# DETALHES DA TAREFA:
Por favor, filtre a listagem abaixo e copie toda linha que contenha a palavra "kern". Maiúsculas e minúsculas contam.

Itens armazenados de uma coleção
━━━━

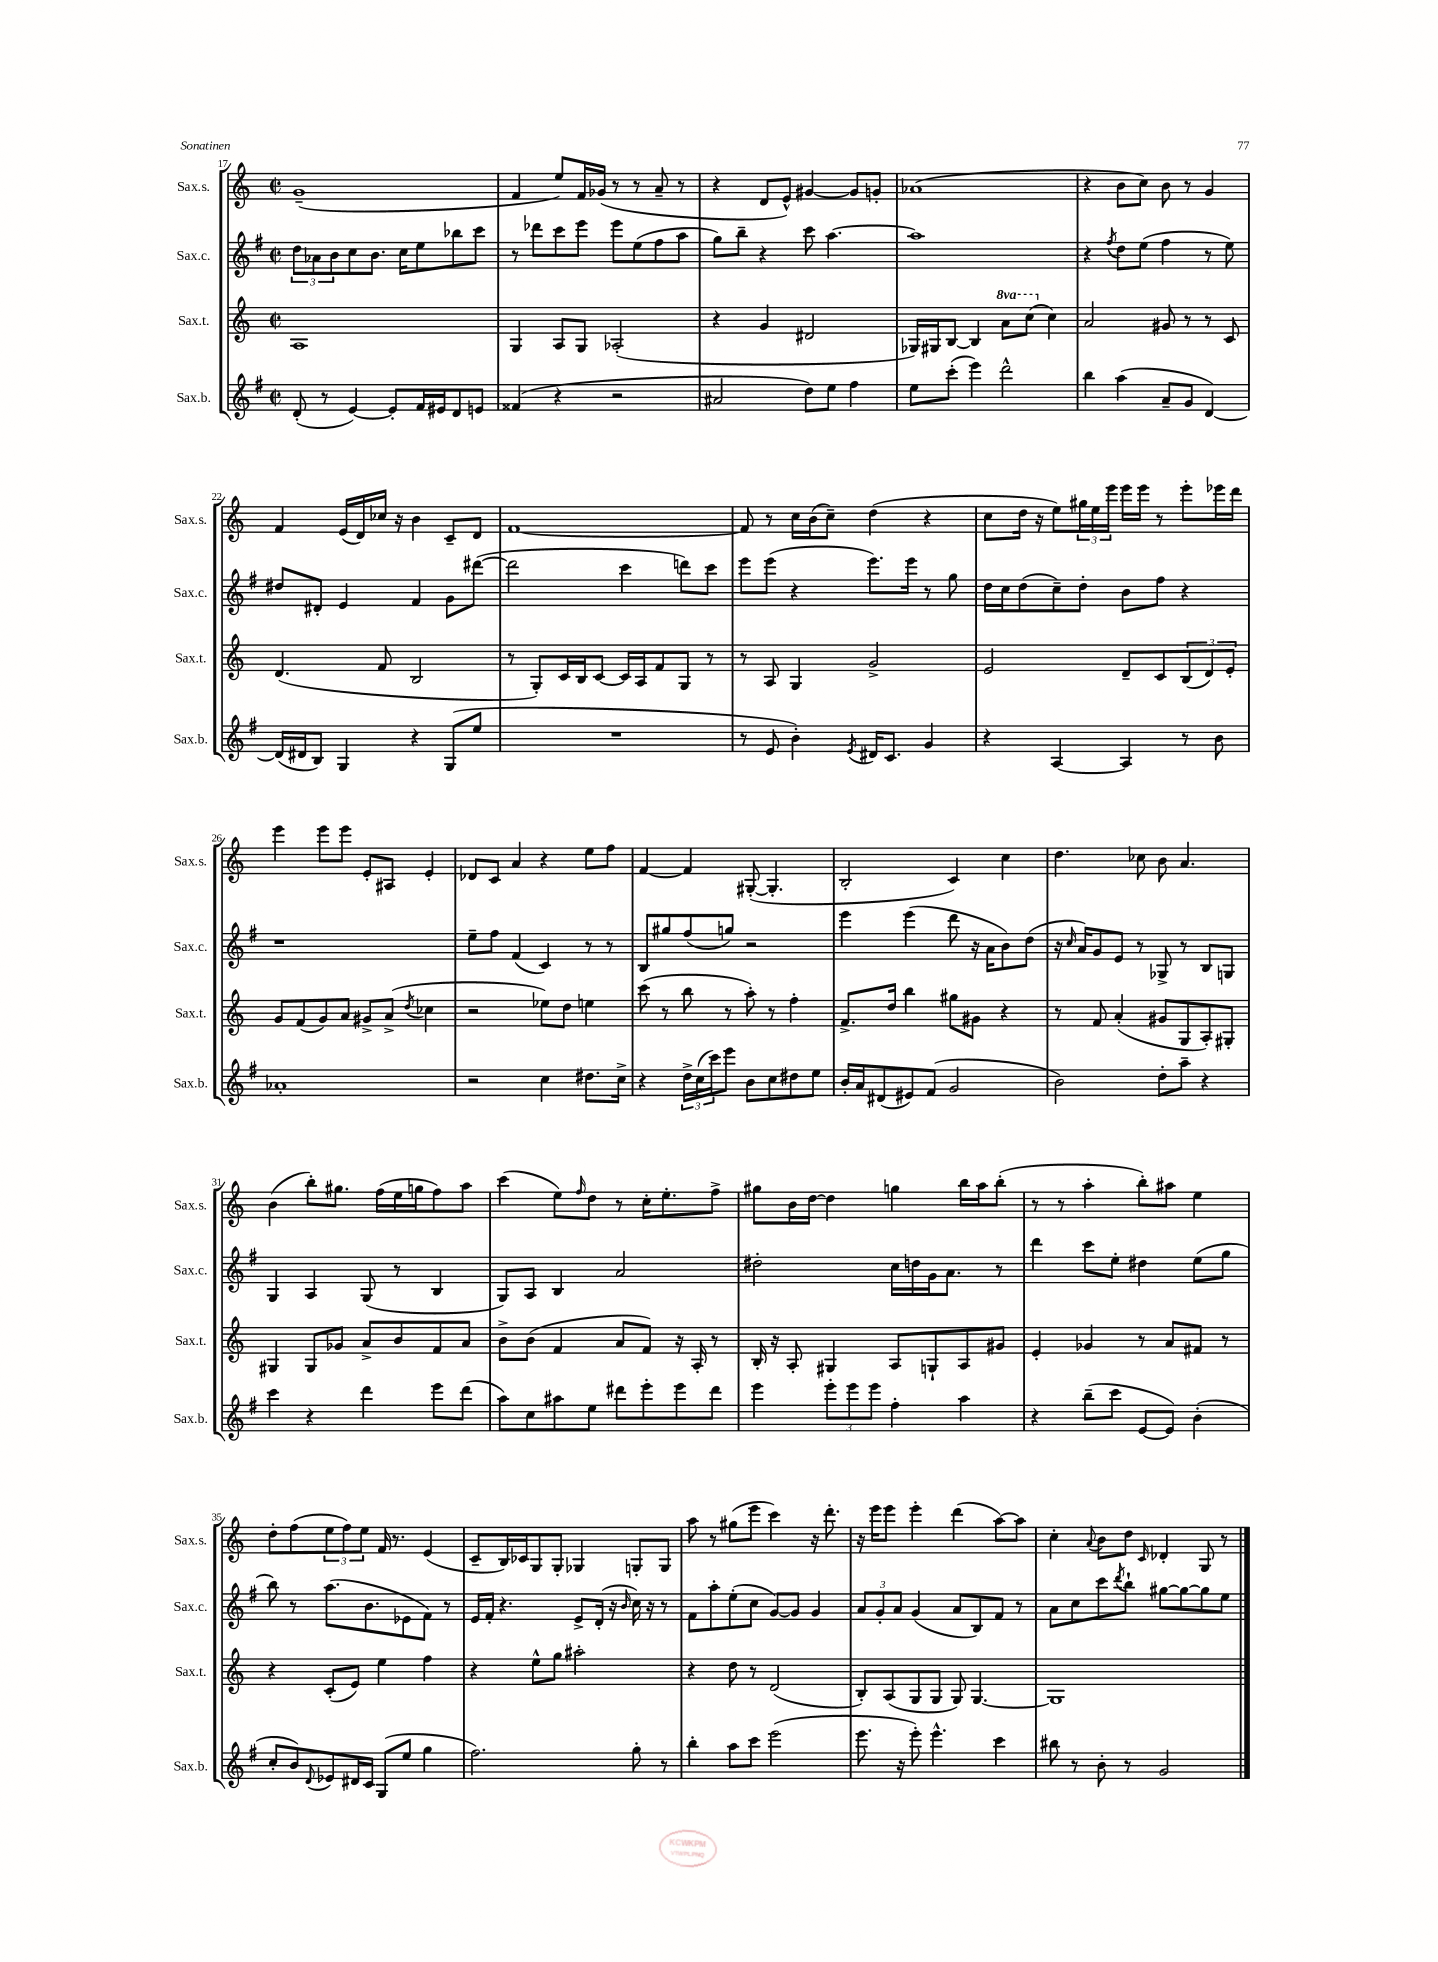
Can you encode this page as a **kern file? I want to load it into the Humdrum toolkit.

**kern	**kern	**kern	**kern
*part4	*part3	*part2	*part1
*staff4	*staff3	*staff2	*staff1
*I"Sax.b.	*I"Sax.t.	*I"Sax.c.	*I"Sax.s.
*I'Sax.b.	*I'Sax.t.	*I'Sax.c.	*I'Sax.s.
*clefG2	*clefG2	*clefG2	*clefG2
*k[f#]	*k[]	*k[f#]	*k[]
*M2/2	*M2/2	*M2/2	*M2/2
*met(c|)	*met(c|)	*met(c|)	*met(c|)
=17	=17	=17	=17
(8d'/	1A	12dd\L	(1g~
.	.	12a-X\	.
8r	.	.	.
.	.	12b\	.
[4e/)	.	8cc\	.
.	.	8.b\J	.
8e'/L]	.	.	.
.	.	16cc\KL	.
16f#/L	.	8ee\	.
16e#X/J	.	.	.
8d/	.	8bb-X\	.
8en/J	.	8ccc\J	.
=18	=18	=18	=18
(4f##X/	4G/	8r	4f/
.	.	8ddd-X\L	.
4r	8A/L	8ccc\	8ee/L)
.	8G/J	8eee\J	16f/L
.	.	.	(16g-X/JJ
2r	(2A-X'/	8eee\L	8r
.	.	(8ee\	8r
.	.	8ff#\	8a~/
.	.	8aa\J	8r
=19	=19	=19	=19
2a#X/	4r	8gg\L)	4r
.	.	8bb~\J	.
.	4g/	4r	8d/L
.	.	.	8e^^/J)
8dd\L)	2d#X/	8ccc\	[4g#X/
8ee\J	.	[4.aa\	.
4ff#\	.	.	8g#/L]
.	.	.	8gn'/J
=20	=20	=20	=20
8ee\L	16G-X/LL)	1aa]	(1a-X
.	16G#X/J	.	.
(8ccc'\J	[8B/J	.	.
4eee\)	4B/]	.	.
*	*8va	*	*
2ddd^^\	8aa\L	.	.
.	(8ccc\J	.	.
*	*X8va	*	*
.	4cc\)	.	.
=21	=21	=21	=21
4bb\	2a/	4r	4r
.	.	8qff#/	.
(4aa\	.	8dd\L	8b\L
.	.	(8ee\J	8cc\J)
8a~/L	8g#X/	4ff#\	8b\
8g/J	8r	.	8r
[4d/)	8r	8r	4g/
.	8c/	8ee\)	.
!!LO:LB:g=z
=22	=22	=22	=22
(16d/LL]	(4.d/	8dd#X/L	4f/
16d#X/J	.	.	.
8B/J)	.	8d#X'/J	.
4G/	.	4e/	(16e/LL
.	.	.	16d/)
.	8f/	.	16cc-X/JJ
.	.	.	16r
4r	2B/	4f#/	4b\
(8G/L	.	8g\L	8c~/L
8ee/J	.	([8ddd#X\J	8d/J
=23	=23	=23	=23
1r	8r	2ddd#\]	[1f
.	8G'/L)	.	.
.	16c/L	.	.
.	16B/J	.	.
.	[8c/J	.	.
.	16c/LL]	4ccc\	.
.	16A/J	.	.
.	8f/	.	.
.	8G/J	8dddn\L)	.
.	8r	8ccc\J	.
=24	=24	=24	=24
8r	8r	8eee\L	8f/]
8e/	8A/	(8eee\J	8r
4b'\)	4G/	4r	16cc\LL
.	.	.	(16b\J
.	.	.	8cc~\J)
8qe/	.	.	.
16d#X/KL	2g^/	8.eee\L)	(4dd\
8.c/J	.	.	.
.	.	16eee\Jk	.
4g/	.	8r	4r
.	.	8gg\	.
=25	=25	=25	=25
4r	2e/	16dd\LL	8cc\L
.	.	16cc\J	.
.	.	(8dd\	16dd\Jk
.	.	.	16r
[4A/	.	8cc~\)	8ee\L)
.	.	8dd'\J	24gg#X\L
.	.	.	24ee\
.	.	.	24eee\JJ
4A/]	8d~/L	8b\L	16eee\LL
.	.	.	16eee\JJ
.	8c/	8ff#\J	8r
8r	(12B/	4r	8eee'\L
.	12d/)	.	.
8b\	.	.	16eee-X\L
.	12e'/J	.	.
.	.	.	16ddd\JJ
!!LO:LB:g=z
=26	=26	=26	=26
1a-X'	8g/L	1r	4eee\
.	(8f/	.	.
.	8g/)	.	8eee\L
.	8a/J	.	8eee\J
.	8g#X^/L	.	8e'/L
.	(8a^/J	.	8A#X/J
.	8qdd/	.	.
.	4cc-X\	.	4e'/
=27	=27	=27	=27
2r	2r	8ee~\L	8d-X/L
.	.	8ff#\J	8c/J
.	.	(4f#/	4a/
4cc\	8ee-X\L)	4c/)	4r
.	8dd\J	.	.
8.dd#X\L	4een\	8r	8ee\L
.	.	8r	8ff\J
16cc^\Jk	.	.	.
=28	=28	=28	=28
4r	(8ccc\	8B/L	[4f/
.	8r	8gg#X/	.
24dd^\LL	8bb\	(8ff#/	4f/]
(24cc\	.	.	.
24ccc\J)	.	.	.
8eee\J	8r	8ggn/J)	.
8b\L	8aa'\)	2r	([8G#X'/
8cc\	8r	.	4.G#'/]
8dd#X\	4ff'\	.	.
8ee\J	.	.	.
=29	=29	=29	=29
16b'/LL	8.f^/L	4eee\	2B'/
16a/J	.	.	.
(8d#X/	.	.	.
.	16dd/Jk	.	.
8e#X/)	4bb\	(4eee\	.
(8f#/J	.	.	.
2g/	8gg#X\L	8ddd\	4c/)
.	8g#X\J	16r	.
.	.	16a\KL	.
.	4r	8b\)	4cc\
.	.	(8dd\J	.
=30	=30	=30	=30
2b\)	8r	16r	4.dd\
.	.	16qqcc/	.
.	.	16a/KL)	.
.	8f/	8g/	.
.	(4a'/	8e/J	.
.	.	8r	8cc-X\
8dd'\L	8g#X/L	8G-X^/	8b\
8aa~\J	8G/	8r	4.a/
4r	8A'/)	8B/L	.
.	8G#X'/J	8Gn/J	.
!!LO:LB:g=z
=31	=31	=31	=31
4ccc\	4G#X/	4G/	(4b\
4r	8G#/L	4A/	8bb'\L)
.	8g-X/J	.	8.gg#X\J
4ddd\	8a^/L	(8G/	.
.	.	.	(16ff\LL
.	8b/	8r	16ee\
.	.	.	16ggn\J
8eee\L	8f/	4B/	8ff\)
(8ddd\J	8a/J	.	8aa\J
=32	=32	=32	=32
8aa\L)	8b^\L	8G/L)	(4ccc\
8cc\	(8b\J	8A/J	.
8aa#X\	4f/	4B/	8ee\L)
.	.	.	16qqff/
8ee\J	.	.	8dd\J
8ddd#X\L	8a/L	2a/	8r
8eee'\	8f/J)	.	16cc'\KL
.	.	.	8.ee'\
8eee\	16r	.	.
.	16A'/	.	.
8ddd#\J	8r	.	8ff^\J
=33	=33	=33	=33
4eee\	16B'/	2dd#X'\	8gg#X\L
.	16r	.	.
.	8A'/	.	16b\L
.	.	.	[16dd\JJ
12eee'\L	4G#X/	.	4dd\]
12eee\	.	.	.
12eee\J	.	.	.
4ff#'\	8A/L	16cc\LL	4ggn\
.	.	16ddn\	.
.	8Gn`/	16g\J	.
.	.	8.a\J	.
4aa\	8A/	.	16bb\LL
.	.	.	16aa\J
.	8g#X/J	8r	(8bb'\J
=34	=34	=34	=34
4r	4e'/	4ddd\	8r
.	.	.	8r
(8bb~\L	4g-X/	8ccc\L	4aa'\
8ccc\J	.	8ee'\J	.
[8e/L	8r	4dd#X\	8bb'\L)
8e/J])	8a/L	.	8aa#X\J
(4b'\	8f#X/J	(8ee\L	4ee\
.	8r	8gg\J	.
!!LO:LB:g=z
=35	=35	=35	=35
8cc'/L	4r	8bb\)	8dd'\L
8b/)	.	8r	(8ff\
8qqd/	.	.	.
8e-X/	(8c'/L	(8.aa\L	12ee\
.	.	.	12ff\)
16d#X/L	8e/J)	.	.
.	.	.	12ee\J
16c/JJ	.	8.b\	.
(8G/L	4ee\	.	16f/
.	.	.	8.r
8ee/J	.	8e-X\	.
4gg\	4ff\	8f#\J)	(4e/
.	.	8r	.
=36	=36	=36	=36
2.ff#\)	4r	16e/LL	8c~/L
.	.	16f#'/JJ	.
.	.	4.r	16B/L)
.	.	.	16c-X/J
.	8ee^^\L	.	8G/
.	8gg\J	.	8G'/J
.	2aa#X'\	8e^/L	4G-X/
.	.	(16d'/Jk	.
.	.	16r	.
.	.	16qqb/	.
8gg'\	.	16cc\)	8Gn'/L
.	.	16r	.
8r	.	8r	8G/J
=37	=37	=37	=37
4bb'\	4r	8f#\L	8aa\
.	.	8aa'\	8r
8aa\L	8dd\	(8ee'\	(8gg#X\L
8ccc\J	8r	8cc\J	8eee\J
(2eee\	(2d/	[8g/L)	4ccc\)
.	.	8g/J]	.
.	.	4g/	16r
.	.	.	8.ddd'\
=38	=38	=38	=38
8.eee\	8B'/L)	12a/L	16r
.	.	.	16eee\KL
.	.	12g'/	.
.	(8A/	.	8eee\J
.	.	12a/J	.
16r	.	.	.
8eee'\)	8G/	(4g/	4eee'\
4.eee^^\	8G/J	.	.
.	8G/)	8a/L	(4ddd\
.	[4.G/	8B/)	.
4ccc\	.	8f#/J	[8aa\L)
.	.	8r	8aa\J]
=39	=39	=39	=39
8bb#X\	1G]	8a\L	4cc'\
8r	.	8cc\	.
.	.	.	8qqa/
8b'\	.	8ccc\	8b\L
.	.	8qddd/	.
8r	.	8bb`\J	8dd\J
.	.	.	16qqc/
2g/	.	[8gg#X\L	4d-X'/
.	.	8gg#\_	.
.	.	8gg#\]	8G/
.	.	8ee\J	8r
==	==	==	==
*-	*-	*-	*-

━━━━

# RESPOSTA ESCRITA:
Can you encode this page as a **kern file? I want to load it into the Humdrum toolkit.
**kern	**kern	**kern	**kern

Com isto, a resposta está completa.